## [Aim of the exercise]
The entire listing that follows must be repeated exactly, pictures excluded.

(Exercise materials)

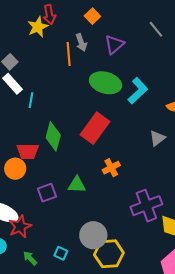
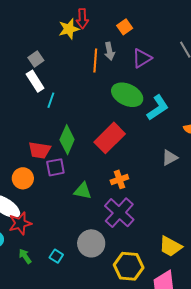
orange circle: (15, 169) -> (23, 178), moved
purple square: (47, 193) -> (55, 167), moved
purple cross: (146, 206) -> (119, 213), moved, turned -36
yellow hexagon: (109, 254) -> (129, 266), moved

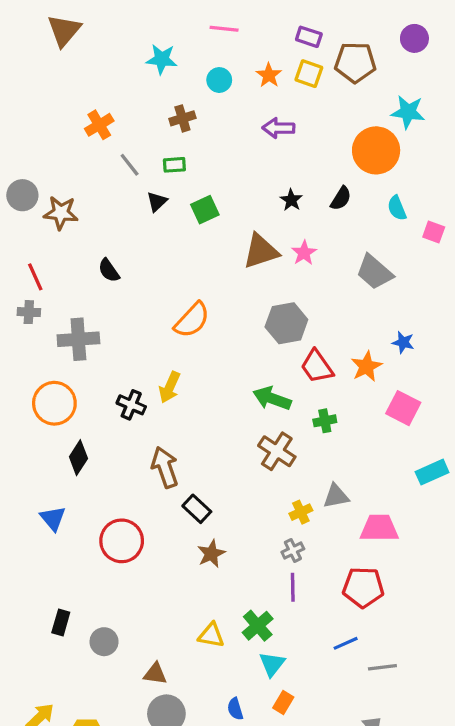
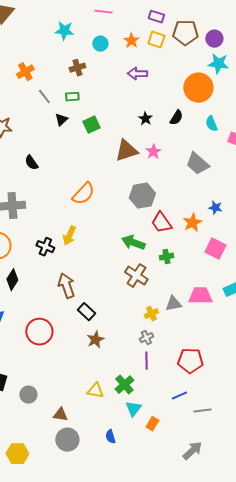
purple circle: (414, 38) -> (214, 39), moved
pink trapezoid: (379, 528) -> (200, 296), moved
orange rectangle: (283, 702) -> (152, 424), moved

(End Exercise materials)

## [Result]
orange circle: (15, 169) -> (23, 178), moved
purple square: (47, 193) -> (55, 167), moved
purple cross: (146, 206) -> (119, 213), moved, turned -36
yellow hexagon: (109, 254) -> (129, 266), moved

purple circle: (414, 38) -> (214, 39), moved
pink trapezoid: (379, 528) -> (200, 296), moved
orange rectangle: (283, 702) -> (152, 424), moved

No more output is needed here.